# [TASK INSTRUCTIONS]
Please copy every record below exactly and leave out the pictures.

(Dataset records)
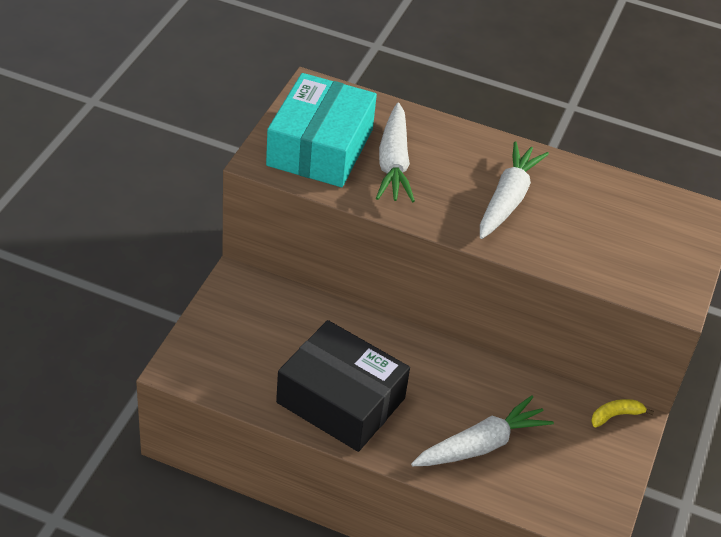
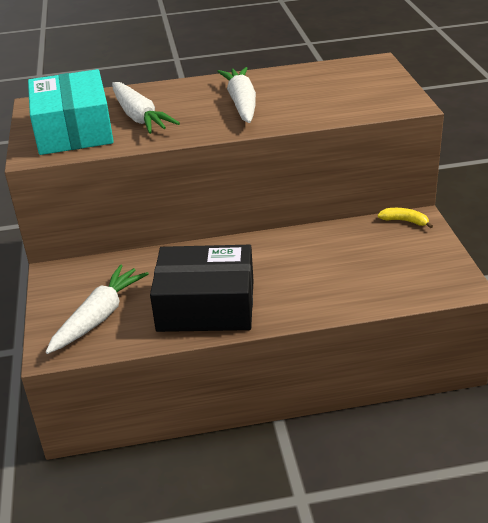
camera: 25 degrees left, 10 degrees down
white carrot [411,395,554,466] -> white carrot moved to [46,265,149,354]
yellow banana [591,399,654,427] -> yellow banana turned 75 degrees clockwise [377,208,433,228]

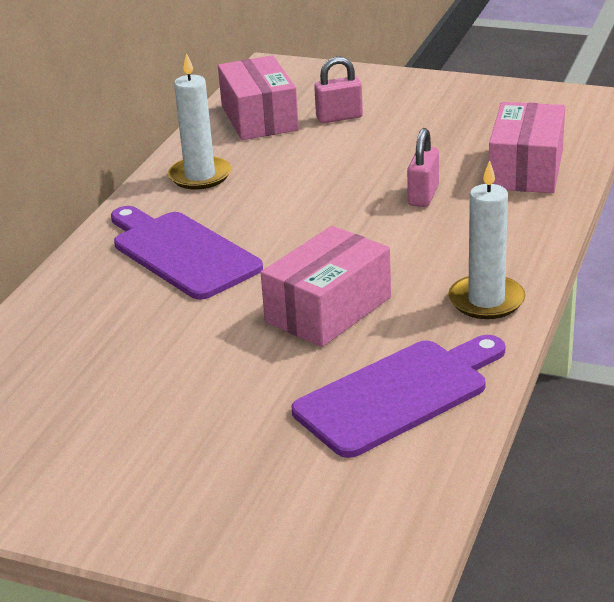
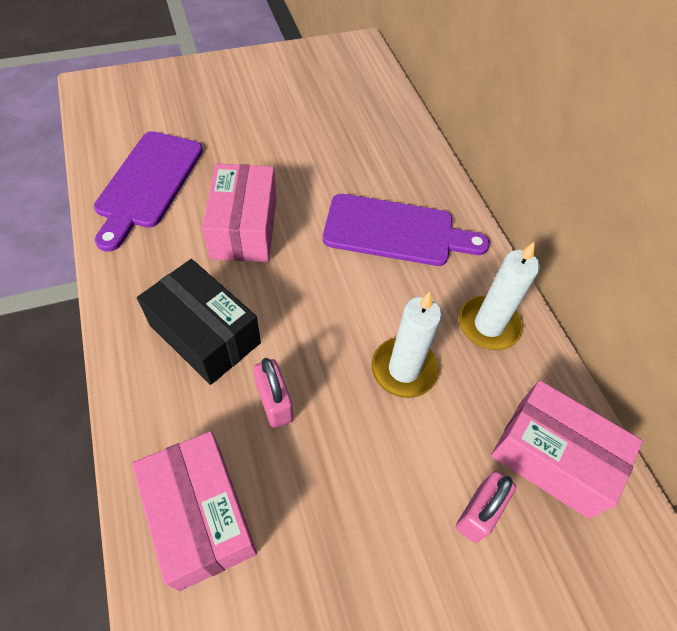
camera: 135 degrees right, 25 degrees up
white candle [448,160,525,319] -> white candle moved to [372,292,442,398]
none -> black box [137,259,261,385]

# [YOUR SOLUTION]
camera: 25 degrees left, 10 degrees down
white carrot [411,395,554,466] -> white carrot moved to [46,265,149,354]
yellow banana [591,399,654,427] -> yellow banana turned 75 degrees clockwise [377,208,433,228]

camera: 135 degrees right, 25 degrees up
white candle [448,160,525,319] -> white candle moved to [372,292,442,398]
none -> black box [137,259,261,385]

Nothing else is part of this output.